- [RECORDS]
++++++++
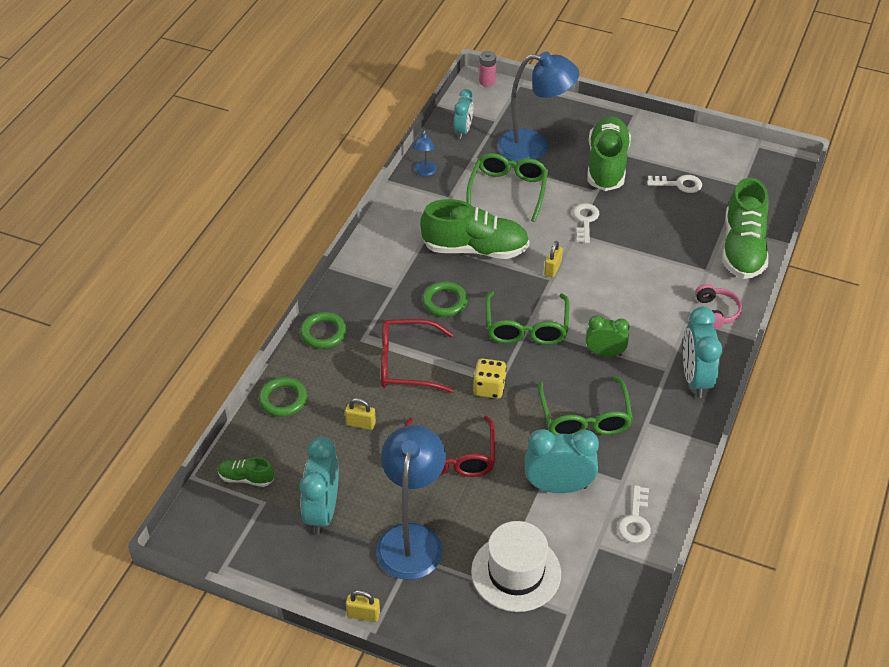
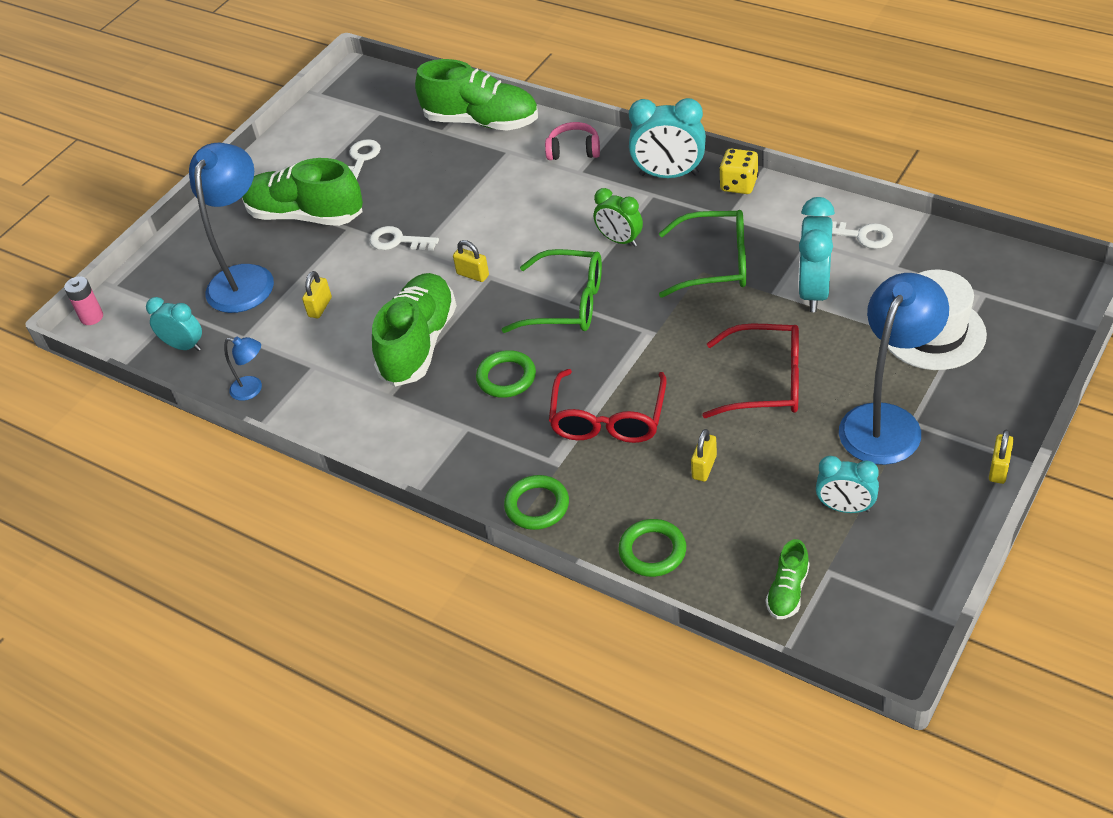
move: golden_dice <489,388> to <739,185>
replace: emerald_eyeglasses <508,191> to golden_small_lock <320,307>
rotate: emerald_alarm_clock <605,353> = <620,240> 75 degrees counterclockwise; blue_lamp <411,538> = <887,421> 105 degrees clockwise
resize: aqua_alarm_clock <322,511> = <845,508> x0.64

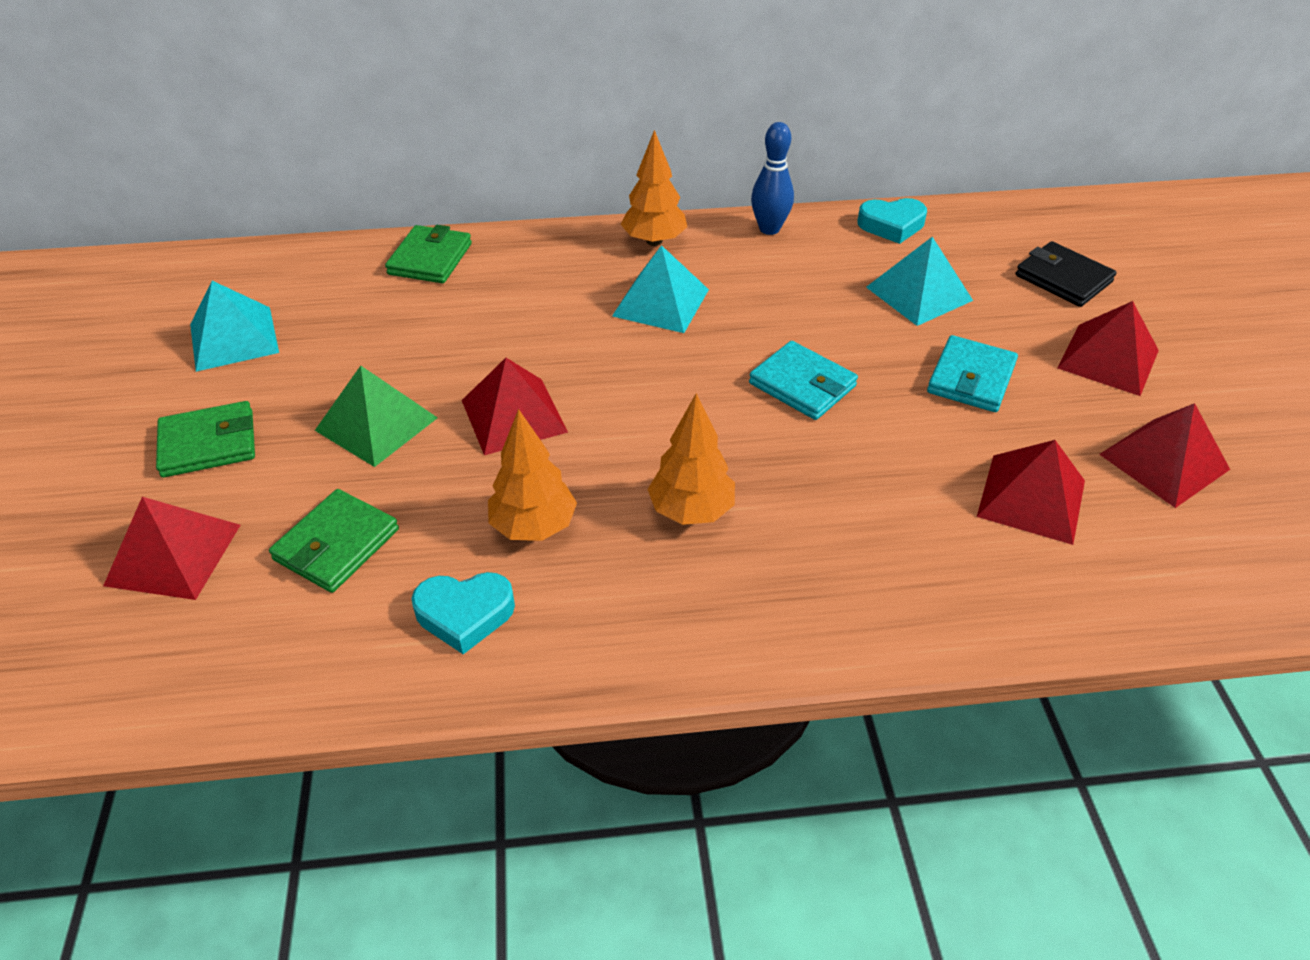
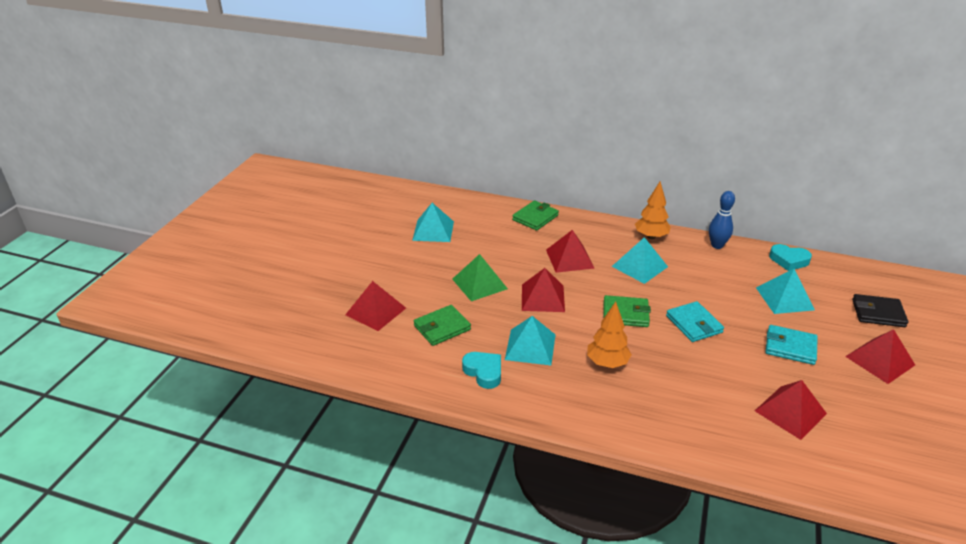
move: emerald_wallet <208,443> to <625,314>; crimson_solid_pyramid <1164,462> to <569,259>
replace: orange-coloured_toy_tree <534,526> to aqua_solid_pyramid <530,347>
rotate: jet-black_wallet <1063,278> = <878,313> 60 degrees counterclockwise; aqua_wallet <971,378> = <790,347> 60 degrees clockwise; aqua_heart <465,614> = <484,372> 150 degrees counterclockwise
++++++++
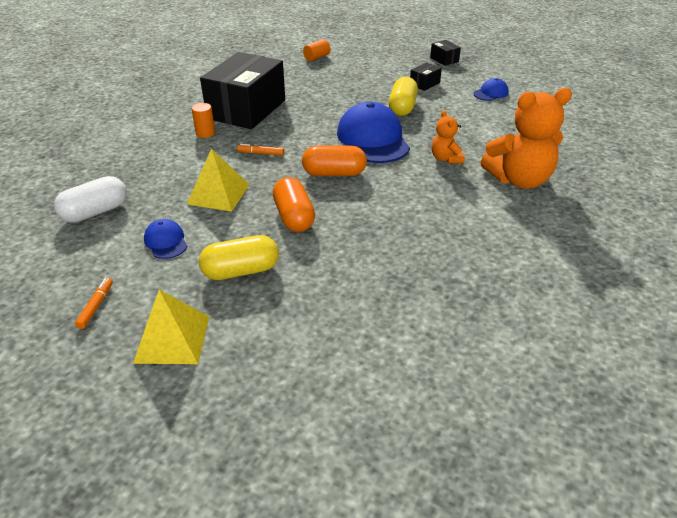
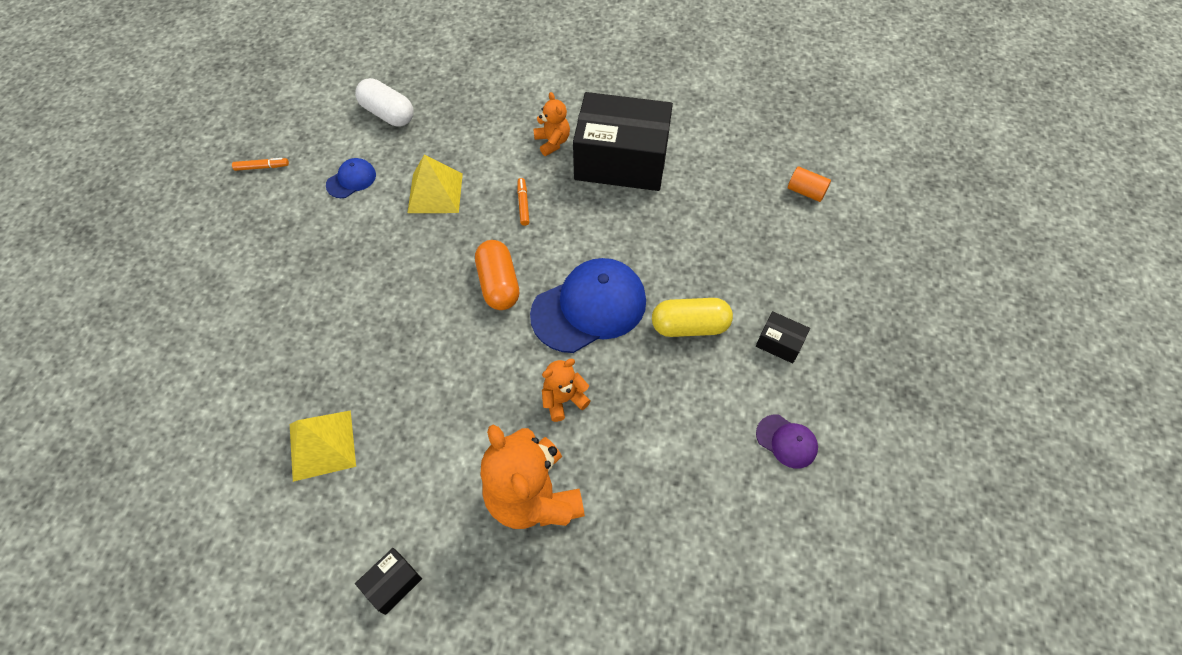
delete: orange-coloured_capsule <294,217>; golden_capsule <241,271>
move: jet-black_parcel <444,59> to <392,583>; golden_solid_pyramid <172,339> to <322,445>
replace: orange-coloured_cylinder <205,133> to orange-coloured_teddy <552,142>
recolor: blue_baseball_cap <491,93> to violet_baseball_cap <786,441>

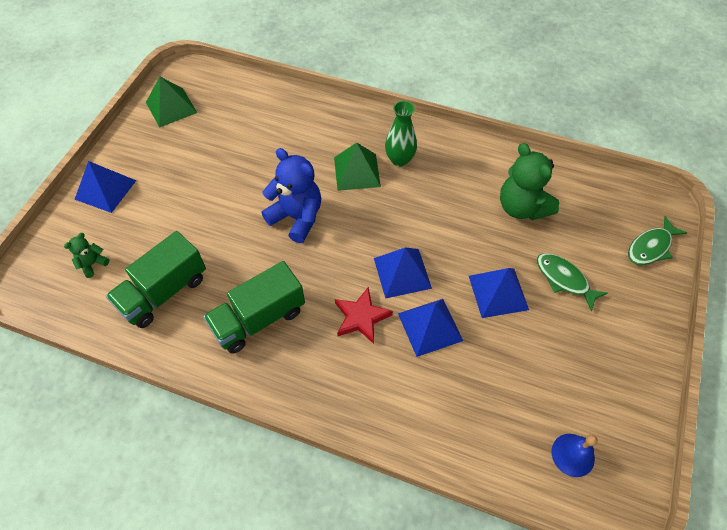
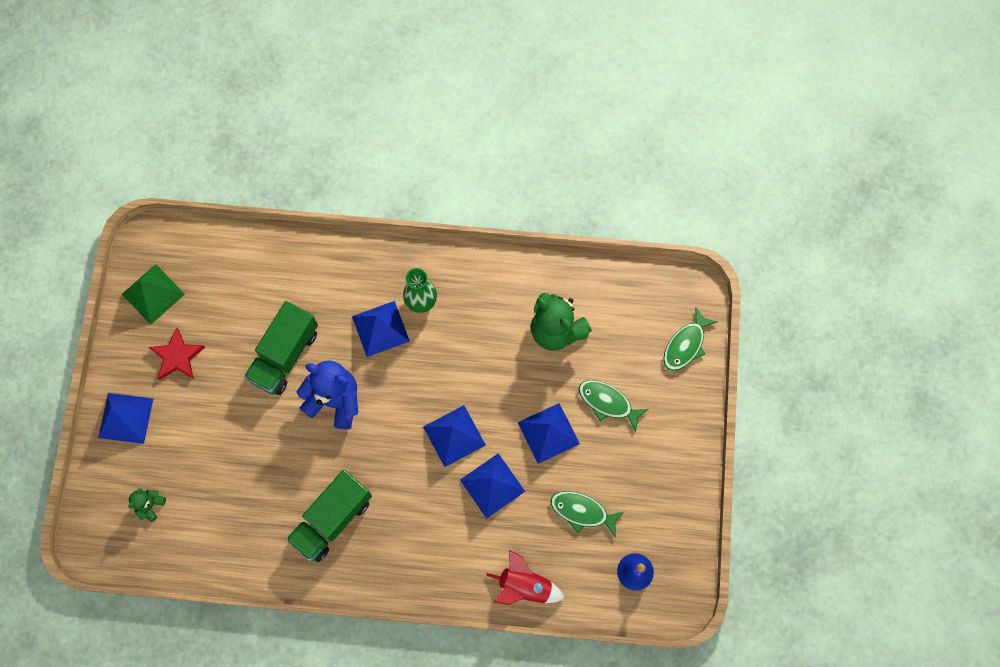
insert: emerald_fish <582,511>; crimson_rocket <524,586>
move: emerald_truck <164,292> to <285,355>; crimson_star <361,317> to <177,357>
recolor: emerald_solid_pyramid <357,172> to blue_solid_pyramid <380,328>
++++++++
- [WHAT THIS TASK INVOLVES] An exact copy of the lines above, from the one containing "replace: emerald_eyeglasses <508,191>" through the one containing "rotate: emerald_alarm_clock <605,353>", is the whole of the answer.

- [RESPONSE BELOW]
replace: emerald_eyeglasses <508,191> to golden_small_lock <320,307>
rotate: emerald_alarm_clock <605,353> = <620,240> 75 degrees counterclockwise; blue_lamp <411,538> = <887,421> 105 degrees clockwise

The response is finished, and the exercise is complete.